Directions for this task: Somewhere below are a line with "white mug: 2 -> 3" and a later line with "brown flashlight: 2 -> 5". Output exactly those lines and all lines between them.

Supplied information:
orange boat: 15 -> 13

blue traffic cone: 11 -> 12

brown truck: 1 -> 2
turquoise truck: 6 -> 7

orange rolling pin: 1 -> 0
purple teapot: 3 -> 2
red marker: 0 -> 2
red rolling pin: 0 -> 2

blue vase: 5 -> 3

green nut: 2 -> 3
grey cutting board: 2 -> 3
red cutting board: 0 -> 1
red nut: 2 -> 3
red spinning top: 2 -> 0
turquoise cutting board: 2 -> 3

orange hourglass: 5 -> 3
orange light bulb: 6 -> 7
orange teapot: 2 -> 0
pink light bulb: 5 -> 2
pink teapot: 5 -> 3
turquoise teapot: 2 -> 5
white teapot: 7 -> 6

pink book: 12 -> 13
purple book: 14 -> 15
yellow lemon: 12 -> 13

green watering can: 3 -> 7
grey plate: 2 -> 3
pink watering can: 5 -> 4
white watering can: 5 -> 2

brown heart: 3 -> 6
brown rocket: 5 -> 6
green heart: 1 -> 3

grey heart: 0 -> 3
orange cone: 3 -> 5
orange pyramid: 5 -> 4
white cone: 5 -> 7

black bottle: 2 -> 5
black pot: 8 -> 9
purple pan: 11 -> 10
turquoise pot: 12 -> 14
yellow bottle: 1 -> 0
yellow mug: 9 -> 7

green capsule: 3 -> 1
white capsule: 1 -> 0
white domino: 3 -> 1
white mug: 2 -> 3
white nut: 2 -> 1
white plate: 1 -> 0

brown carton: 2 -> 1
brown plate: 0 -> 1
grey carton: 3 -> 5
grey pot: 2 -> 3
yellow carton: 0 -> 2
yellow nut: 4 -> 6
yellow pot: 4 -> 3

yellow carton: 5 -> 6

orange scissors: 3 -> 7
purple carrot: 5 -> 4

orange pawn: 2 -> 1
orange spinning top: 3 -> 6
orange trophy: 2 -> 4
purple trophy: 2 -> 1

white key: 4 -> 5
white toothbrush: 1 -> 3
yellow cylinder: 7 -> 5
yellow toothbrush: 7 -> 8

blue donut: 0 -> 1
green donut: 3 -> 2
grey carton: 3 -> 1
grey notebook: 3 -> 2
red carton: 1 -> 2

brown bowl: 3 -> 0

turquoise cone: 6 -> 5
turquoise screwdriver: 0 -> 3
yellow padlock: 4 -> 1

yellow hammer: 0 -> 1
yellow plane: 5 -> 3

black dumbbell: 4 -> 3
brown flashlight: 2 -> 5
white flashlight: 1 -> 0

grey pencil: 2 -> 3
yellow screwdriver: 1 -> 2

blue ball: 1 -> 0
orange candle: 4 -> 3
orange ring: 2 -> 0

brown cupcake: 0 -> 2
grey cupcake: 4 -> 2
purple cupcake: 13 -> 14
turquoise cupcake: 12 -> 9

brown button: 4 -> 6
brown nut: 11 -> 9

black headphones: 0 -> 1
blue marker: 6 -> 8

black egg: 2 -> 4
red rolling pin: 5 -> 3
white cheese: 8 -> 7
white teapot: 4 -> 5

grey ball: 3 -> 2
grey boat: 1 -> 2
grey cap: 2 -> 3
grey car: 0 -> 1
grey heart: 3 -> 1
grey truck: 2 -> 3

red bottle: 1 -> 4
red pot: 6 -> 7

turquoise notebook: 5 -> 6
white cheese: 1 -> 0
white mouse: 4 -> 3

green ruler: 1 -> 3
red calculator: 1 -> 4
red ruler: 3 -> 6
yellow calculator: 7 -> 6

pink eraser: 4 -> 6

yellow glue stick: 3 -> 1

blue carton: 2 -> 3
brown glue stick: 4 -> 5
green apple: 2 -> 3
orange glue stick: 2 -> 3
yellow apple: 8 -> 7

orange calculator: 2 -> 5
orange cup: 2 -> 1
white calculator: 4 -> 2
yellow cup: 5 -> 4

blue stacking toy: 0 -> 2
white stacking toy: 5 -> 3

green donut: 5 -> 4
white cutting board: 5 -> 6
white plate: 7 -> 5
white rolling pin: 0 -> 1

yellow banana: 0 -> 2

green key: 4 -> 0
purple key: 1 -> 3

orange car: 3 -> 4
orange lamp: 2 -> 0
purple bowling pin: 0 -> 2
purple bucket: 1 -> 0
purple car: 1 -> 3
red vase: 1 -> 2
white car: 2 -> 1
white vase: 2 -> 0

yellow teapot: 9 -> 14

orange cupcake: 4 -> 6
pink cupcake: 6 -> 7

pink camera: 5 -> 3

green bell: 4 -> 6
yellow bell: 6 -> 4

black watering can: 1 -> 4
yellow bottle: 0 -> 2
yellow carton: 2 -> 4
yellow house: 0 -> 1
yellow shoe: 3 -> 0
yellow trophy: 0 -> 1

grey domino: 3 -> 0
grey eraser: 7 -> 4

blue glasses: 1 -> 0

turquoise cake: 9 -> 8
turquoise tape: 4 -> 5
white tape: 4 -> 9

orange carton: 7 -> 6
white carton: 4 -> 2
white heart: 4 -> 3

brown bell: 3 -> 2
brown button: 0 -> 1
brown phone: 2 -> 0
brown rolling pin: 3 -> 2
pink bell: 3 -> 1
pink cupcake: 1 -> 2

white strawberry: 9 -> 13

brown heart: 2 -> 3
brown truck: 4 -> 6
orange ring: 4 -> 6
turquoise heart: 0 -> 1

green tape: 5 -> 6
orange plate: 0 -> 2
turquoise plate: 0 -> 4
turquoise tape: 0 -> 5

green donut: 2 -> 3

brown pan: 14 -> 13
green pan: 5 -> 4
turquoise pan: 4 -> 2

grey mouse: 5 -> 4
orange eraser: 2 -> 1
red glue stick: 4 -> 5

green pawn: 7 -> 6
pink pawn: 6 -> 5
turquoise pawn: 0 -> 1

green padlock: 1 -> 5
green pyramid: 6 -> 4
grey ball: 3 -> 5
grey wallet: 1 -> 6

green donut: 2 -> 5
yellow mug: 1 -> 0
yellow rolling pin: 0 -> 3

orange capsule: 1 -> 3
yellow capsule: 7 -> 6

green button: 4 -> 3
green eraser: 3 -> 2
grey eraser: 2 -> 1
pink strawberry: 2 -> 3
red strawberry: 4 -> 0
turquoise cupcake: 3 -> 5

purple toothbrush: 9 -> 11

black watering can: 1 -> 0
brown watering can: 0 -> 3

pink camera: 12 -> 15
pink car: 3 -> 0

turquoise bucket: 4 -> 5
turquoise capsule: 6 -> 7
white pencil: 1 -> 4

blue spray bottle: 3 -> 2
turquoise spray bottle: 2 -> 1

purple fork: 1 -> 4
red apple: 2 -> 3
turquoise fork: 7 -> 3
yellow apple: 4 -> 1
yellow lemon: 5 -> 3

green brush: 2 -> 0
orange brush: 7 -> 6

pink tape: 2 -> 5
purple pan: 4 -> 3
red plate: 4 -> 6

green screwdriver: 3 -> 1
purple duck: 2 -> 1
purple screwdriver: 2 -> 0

Result for this task:
white mug: 2 -> 3
white nut: 2 -> 1
white plate: 1 -> 0

brown carton: 2 -> 1
brown plate: 0 -> 1
grey carton: 3 -> 5
grey pot: 2 -> 3
yellow carton: 0 -> 2
yellow nut: 4 -> 6
yellow pot: 4 -> 3

yellow carton: 5 -> 6

orange scissors: 3 -> 7
purple carrot: 5 -> 4

orange pawn: 2 -> 1
orange spinning top: 3 -> 6
orange trophy: 2 -> 4
purple trophy: 2 -> 1

white key: 4 -> 5
white toothbrush: 1 -> 3
yellow cylinder: 7 -> 5
yellow toothbrush: 7 -> 8

blue donut: 0 -> 1
green donut: 3 -> 2
grey carton: 3 -> 1
grey notebook: 3 -> 2
red carton: 1 -> 2

brown bowl: 3 -> 0

turquoise cone: 6 -> 5
turquoise screwdriver: 0 -> 3
yellow padlock: 4 -> 1

yellow hammer: 0 -> 1
yellow plane: 5 -> 3

black dumbbell: 4 -> 3
brown flashlight: 2 -> 5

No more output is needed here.